**TO DO**
Write out each of the rows below word for word, without changing anything.
## START DATA EXCERPTS
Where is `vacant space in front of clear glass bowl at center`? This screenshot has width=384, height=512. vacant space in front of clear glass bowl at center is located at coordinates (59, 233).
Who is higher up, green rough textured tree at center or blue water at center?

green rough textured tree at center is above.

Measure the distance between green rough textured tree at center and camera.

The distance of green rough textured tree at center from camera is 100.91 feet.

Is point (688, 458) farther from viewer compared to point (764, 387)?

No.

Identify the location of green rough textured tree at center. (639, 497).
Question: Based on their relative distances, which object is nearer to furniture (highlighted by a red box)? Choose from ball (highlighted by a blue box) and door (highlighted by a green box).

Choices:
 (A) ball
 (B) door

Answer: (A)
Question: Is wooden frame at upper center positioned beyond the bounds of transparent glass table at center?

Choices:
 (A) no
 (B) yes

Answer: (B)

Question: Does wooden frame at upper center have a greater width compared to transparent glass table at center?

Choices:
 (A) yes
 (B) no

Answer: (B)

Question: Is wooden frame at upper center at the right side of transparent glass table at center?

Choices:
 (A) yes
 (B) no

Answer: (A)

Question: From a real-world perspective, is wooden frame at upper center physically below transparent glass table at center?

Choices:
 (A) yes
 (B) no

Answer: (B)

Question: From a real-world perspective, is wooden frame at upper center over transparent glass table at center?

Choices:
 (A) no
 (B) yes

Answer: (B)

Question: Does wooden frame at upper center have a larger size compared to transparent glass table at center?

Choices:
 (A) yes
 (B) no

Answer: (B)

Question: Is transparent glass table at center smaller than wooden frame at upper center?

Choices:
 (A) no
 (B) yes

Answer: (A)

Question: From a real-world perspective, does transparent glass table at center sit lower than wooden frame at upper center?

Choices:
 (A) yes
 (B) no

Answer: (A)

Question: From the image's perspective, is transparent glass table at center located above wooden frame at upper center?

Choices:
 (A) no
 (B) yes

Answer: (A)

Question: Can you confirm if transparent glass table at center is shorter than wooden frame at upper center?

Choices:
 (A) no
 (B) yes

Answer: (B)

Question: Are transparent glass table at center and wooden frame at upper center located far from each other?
## END DATA EXCERPTS
**WRITTEN ANSWER**
Where is `vacant space in front of clear glass bowl at center`? This screenshot has width=384, height=512. vacant space in front of clear glass bowl at center is located at coordinates (59, 233).
Who is higher up, green rough textured tree at center or blue water at center?

green rough textured tree at center is above.

Measure the distance between green rough textured tree at center and camera.

The distance of green rough textured tree at center from camera is 100.91 feet.

Is point (688, 458) farther from viewer compared to point (764, 387)?

No.

Identify the location of green rough textured tree at center. (639, 497).
Question: Based on their relative distances, which object is nearer to furniture (highlighted by a red box)? Choose from ball (highlighted by a blue box) and door (highlighted by a green box).

Choices:
 (A) ball
 (B) door

Answer: (A)
Question: Is wooden frame at upper center positioned beyond the bounds of transparent glass table at center?

Choices:
 (A) no
 (B) yes

Answer: (B)

Question: Does wooden frame at upper center have a greater width compared to transparent glass table at center?

Choices:
 (A) yes
 (B) no

Answer: (B)

Question: Is wooden frame at upper center at the right side of transparent glass table at center?

Choices:
 (A) yes
 (B) no

Answer: (A)

Question: From a real-world perspective, is wooden frame at upper center physically below transparent glass table at center?

Choices:
 (A) yes
 (B) no

Answer: (B)

Question: From a real-world perspective, is wooden frame at upper center over transparent glass table at center?

Choices:
 (A) no
 (B) yes

Answer: (B)

Question: Does wooden frame at upper center have a larger size compared to transparent glass table at center?

Choices:
 (A) yes
 (B) no

Answer: (B)

Question: Is transparent glass table at center smaller than wooden frame at upper center?

Choices:
 (A) no
 (B) yes

Answer: (A)

Question: From a real-world perspective, does transparent glass table at center sit lower than wooden frame at upper center?

Choices:
 (A) yes
 (B) no

Answer: (A)

Question: From the image's perspective, is transparent glass table at center located above wooden frame at upper center?

Choices:
 (A) no
 (B) yes

Answer: (A)

Question: Can you confirm if transparent glass table at center is shorter than wooden frame at upper center?

Choices:
 (A) no
 (B) yes

Answer: (B)

Question: Are transparent glass table at center and wooden frame at upper center located far from each other?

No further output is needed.